Could you convert the material into a numbered list, beginning at its first line and stopping after the line that contains "center [290, 685].", with blank lines left out?
* START ENTRIES PROVIDED *
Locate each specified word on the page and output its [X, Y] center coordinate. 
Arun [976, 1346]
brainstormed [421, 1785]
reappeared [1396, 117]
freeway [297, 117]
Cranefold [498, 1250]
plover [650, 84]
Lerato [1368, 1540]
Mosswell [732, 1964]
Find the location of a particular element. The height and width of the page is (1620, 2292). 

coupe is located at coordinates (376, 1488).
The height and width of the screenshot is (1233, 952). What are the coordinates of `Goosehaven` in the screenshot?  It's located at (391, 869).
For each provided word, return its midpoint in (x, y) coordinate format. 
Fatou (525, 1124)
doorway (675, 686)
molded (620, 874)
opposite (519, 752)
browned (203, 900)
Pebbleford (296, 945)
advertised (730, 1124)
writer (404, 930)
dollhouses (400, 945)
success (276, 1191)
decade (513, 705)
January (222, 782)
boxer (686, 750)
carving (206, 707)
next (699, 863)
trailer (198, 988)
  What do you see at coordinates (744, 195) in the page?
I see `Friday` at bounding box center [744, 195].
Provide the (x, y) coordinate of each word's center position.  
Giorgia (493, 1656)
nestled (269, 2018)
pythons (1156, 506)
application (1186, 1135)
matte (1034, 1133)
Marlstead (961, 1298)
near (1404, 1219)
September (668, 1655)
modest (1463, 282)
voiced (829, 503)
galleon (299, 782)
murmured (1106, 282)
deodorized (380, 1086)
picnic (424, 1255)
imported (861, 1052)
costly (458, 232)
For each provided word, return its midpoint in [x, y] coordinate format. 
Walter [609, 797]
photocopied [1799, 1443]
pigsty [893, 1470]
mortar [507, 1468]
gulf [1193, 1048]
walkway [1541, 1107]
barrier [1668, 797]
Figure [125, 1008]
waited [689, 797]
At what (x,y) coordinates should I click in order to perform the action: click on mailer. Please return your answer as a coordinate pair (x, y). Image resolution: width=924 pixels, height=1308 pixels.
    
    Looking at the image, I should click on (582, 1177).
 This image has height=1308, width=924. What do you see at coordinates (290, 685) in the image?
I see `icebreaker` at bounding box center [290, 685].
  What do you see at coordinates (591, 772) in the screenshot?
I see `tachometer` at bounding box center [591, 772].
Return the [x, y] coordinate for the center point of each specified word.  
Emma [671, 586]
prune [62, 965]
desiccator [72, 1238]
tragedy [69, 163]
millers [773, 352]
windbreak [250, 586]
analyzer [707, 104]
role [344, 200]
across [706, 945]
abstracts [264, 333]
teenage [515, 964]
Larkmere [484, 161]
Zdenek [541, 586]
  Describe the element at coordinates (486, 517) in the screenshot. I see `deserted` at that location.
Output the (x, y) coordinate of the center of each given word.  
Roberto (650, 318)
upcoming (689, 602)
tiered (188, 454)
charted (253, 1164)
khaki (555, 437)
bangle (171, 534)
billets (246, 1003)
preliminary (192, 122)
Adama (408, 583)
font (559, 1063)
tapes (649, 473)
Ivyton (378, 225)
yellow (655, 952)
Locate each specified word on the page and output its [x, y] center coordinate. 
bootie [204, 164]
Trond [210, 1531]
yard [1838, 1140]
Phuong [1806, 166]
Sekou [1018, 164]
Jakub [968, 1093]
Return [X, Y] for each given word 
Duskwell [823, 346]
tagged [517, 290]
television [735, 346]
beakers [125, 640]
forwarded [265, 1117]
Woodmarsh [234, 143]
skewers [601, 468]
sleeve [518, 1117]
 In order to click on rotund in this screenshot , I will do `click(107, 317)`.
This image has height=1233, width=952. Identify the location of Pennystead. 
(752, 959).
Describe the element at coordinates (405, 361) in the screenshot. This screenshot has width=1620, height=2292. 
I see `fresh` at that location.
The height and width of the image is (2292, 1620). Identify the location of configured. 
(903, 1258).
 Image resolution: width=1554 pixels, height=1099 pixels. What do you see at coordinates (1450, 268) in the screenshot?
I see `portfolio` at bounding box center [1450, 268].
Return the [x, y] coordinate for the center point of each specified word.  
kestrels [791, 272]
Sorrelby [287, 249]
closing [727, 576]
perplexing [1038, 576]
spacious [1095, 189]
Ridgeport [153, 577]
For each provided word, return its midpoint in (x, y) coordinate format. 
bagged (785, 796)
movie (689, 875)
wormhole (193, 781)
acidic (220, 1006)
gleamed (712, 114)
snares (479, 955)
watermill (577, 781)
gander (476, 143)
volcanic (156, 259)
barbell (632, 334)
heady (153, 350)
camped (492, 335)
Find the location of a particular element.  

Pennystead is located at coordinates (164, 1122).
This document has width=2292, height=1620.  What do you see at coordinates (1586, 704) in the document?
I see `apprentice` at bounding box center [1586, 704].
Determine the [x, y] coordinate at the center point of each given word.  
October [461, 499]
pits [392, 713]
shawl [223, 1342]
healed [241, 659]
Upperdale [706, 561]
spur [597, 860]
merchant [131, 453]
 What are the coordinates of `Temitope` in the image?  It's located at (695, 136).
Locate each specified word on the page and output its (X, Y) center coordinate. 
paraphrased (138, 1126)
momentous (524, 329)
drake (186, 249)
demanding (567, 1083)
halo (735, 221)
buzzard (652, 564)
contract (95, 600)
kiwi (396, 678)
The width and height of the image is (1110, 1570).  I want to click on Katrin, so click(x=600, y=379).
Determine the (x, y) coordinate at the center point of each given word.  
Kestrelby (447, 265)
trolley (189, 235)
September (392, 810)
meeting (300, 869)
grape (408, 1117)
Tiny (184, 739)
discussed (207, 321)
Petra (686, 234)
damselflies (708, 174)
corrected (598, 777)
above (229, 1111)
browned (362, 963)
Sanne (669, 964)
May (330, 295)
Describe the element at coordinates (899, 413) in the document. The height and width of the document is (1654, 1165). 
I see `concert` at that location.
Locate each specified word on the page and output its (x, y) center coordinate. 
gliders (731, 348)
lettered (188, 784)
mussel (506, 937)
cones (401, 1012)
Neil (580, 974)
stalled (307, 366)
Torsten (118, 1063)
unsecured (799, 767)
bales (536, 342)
* END ENTRIES PROVIDED *
▶ **RESPONSE TO THIS TASK**
1. Locate each specified word on the page and output its [X, Y] center coordinate. 
2. Arun [976, 1346]
3. brainstormed [421, 1785]
4. reappeared [1396, 117]
5. freeway [297, 117]
6. Cranefold [498, 1250]
7. plover [650, 84]
8. Lerato [1368, 1540]
9. Mosswell [732, 1964]
10. Find the location of a particular element. The height and width of the page is (1620, 2292). 
11. coupe is located at coordinates (376, 1488).
12. The height and width of the screenshot is (1233, 952). What are the coordinates of `Goosehaven` in the screenshot?  It's located at (391, 869).
13. For each provided word, return its midpoint in (x, y) coordinate format. 
14. Fatou (525, 1124)
15. doorway (675, 686)
16. molded (620, 874)
17. opposite (519, 752)
18. browned (203, 900)
19. Pebbleford (296, 945)
20. advertised (730, 1124)
21. writer (404, 930)
22. dollhouses (400, 945)
23. success (276, 1191)
24. decade (513, 705)
25. January (222, 782)
26. boxer (686, 750)
27. carving (206, 707)
28. next (699, 863)
29. trailer (198, 988)
30.   What do you see at coordinates (744, 195) in the page?
31. I see `Friday` at bounding box center [744, 195].
32. Provide the (x, y) coordinate of each word's center position.  
33. Giorgia (493, 1656)
34. nestled (269, 2018)
35. pythons (1156, 506)
36. application (1186, 1135)
37. matte (1034, 1133)
38. Marlstead (961, 1298)
39. near (1404, 1219)
40. September (668, 1655)
41. modest (1463, 282)
42. voiced (829, 503)
43. galleon (299, 782)
44. murmured (1106, 282)
45. deodorized (380, 1086)
46. picnic (424, 1255)
47. imported (861, 1052)
48. costly (458, 232)
49. For each provided word, return its midpoint in [x, y] coordinate format. 
50. Walter [609, 797]
51. photocopied [1799, 1443]
52. pigsty [893, 1470]
53. mortar [507, 1468]
54. gulf [1193, 1048]
55. walkway [1541, 1107]
56. barrier [1668, 797]
57. Figure [125, 1008]
58. waited [689, 797]
59. At what (x,y) coordinates should I click in order to perform the action: click on mailer. Please return your answer as a coordinate pair (x, y). Image resolution: width=924 pixels, height=1308 pixels.
60.     Looking at the image, I should click on (582, 1177).
61.  This image has height=1308, width=924. What do you see at coordinates (290, 685) in the image?
62. I see `icebreaker` at bounding box center [290, 685].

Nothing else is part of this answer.